Exercise details>
Begin at the line below that has "camera: 35 degrees left, 5 degrees down" and stop after the line that has "(708, 543) = (901, 301): green". Please restate only those lines, word for word.

Extracted data>
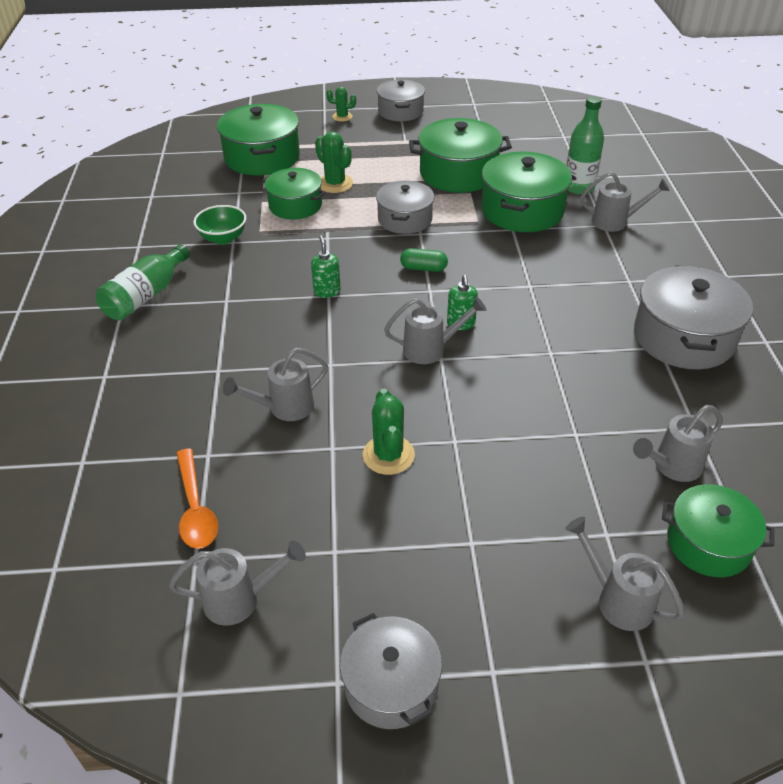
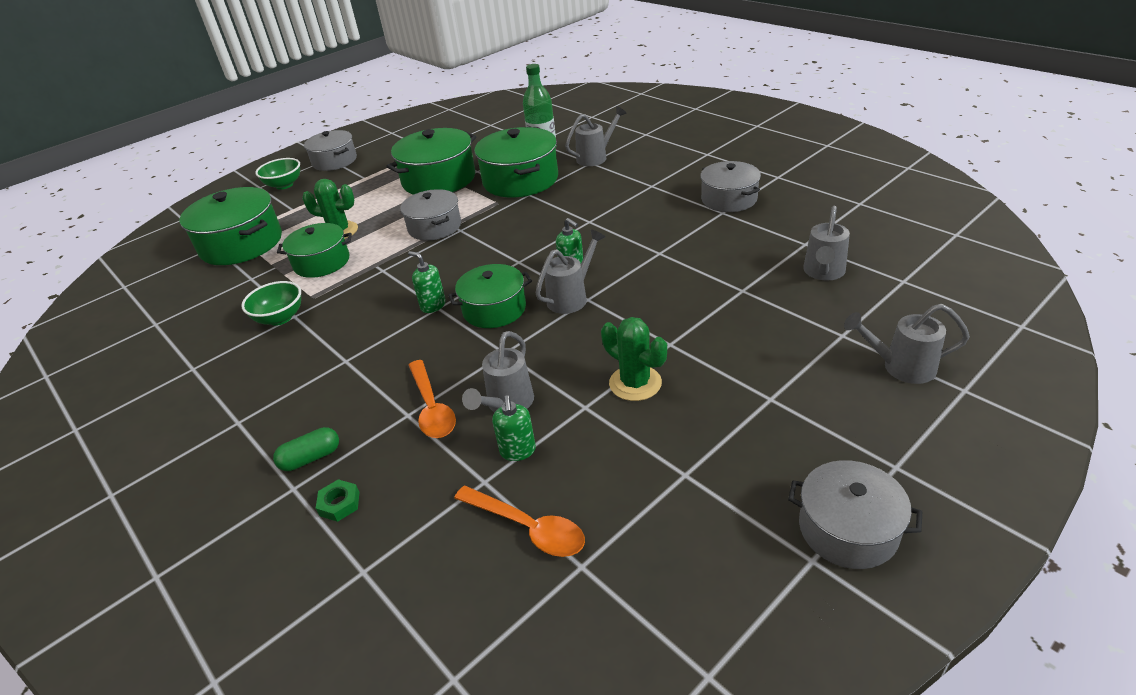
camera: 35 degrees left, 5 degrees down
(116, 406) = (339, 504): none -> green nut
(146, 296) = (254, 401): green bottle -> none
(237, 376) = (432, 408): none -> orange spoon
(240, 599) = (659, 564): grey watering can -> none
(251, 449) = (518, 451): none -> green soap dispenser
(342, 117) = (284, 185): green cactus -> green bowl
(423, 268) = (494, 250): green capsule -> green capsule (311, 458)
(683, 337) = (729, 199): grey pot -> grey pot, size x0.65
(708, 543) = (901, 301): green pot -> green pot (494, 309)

...

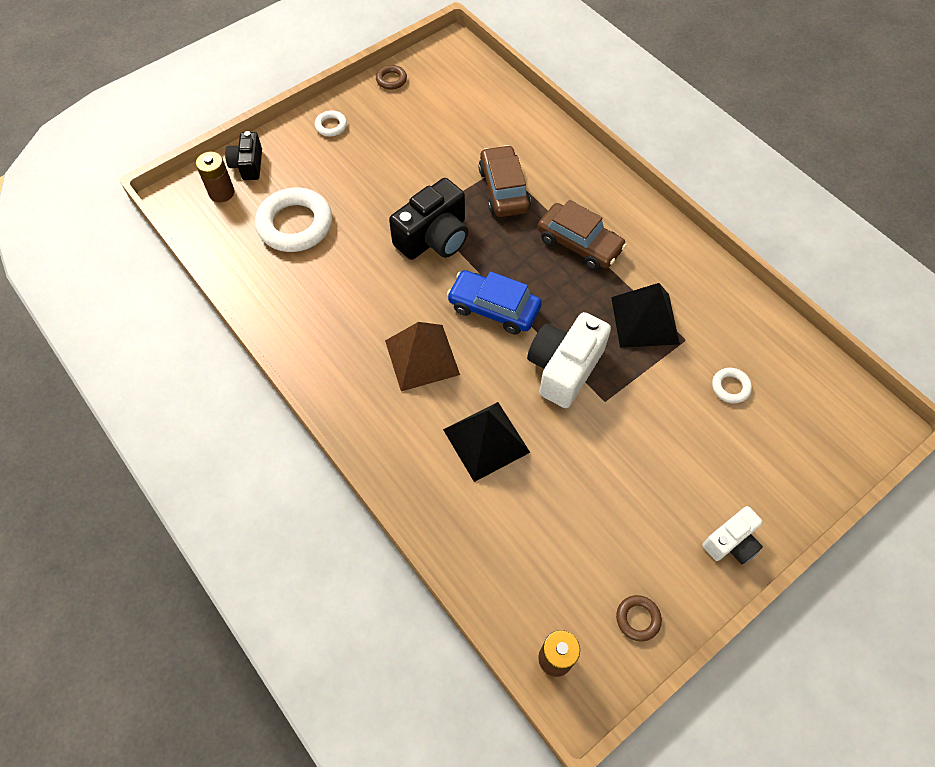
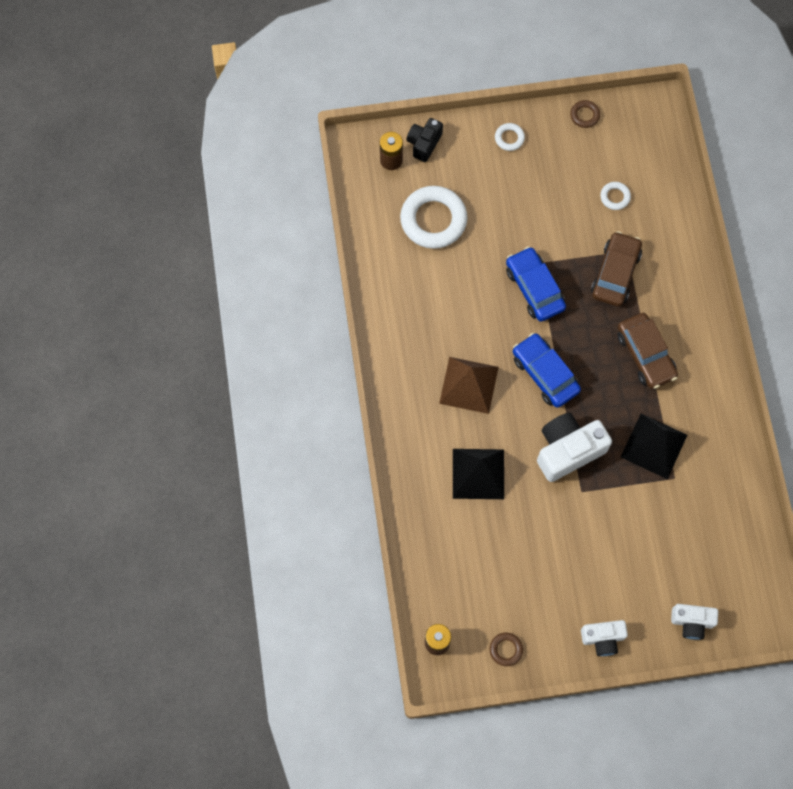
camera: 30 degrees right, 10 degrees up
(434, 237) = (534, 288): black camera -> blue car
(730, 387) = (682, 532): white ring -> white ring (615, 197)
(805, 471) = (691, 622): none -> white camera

Result for this task>
camera: 35 degrees left, 5 degrees down
(116, 406) = (339, 504): none -> green nut
(146, 296) = (254, 401): green bottle -> none
(237, 376) = (432, 408): none -> orange spoon
(240, 599) = (659, 564): grey watering can -> none
(251, 449) = (518, 451): none -> green soap dispenser
(342, 117) = (284, 185): green cactus -> green bowl
(423, 268) = (494, 250): green capsule -> green capsule (311, 458)
(683, 337) = (729, 199): grey pot -> grey pot, size x0.65
(708, 543) = (901, 301): green pot -> green pot (494, 309)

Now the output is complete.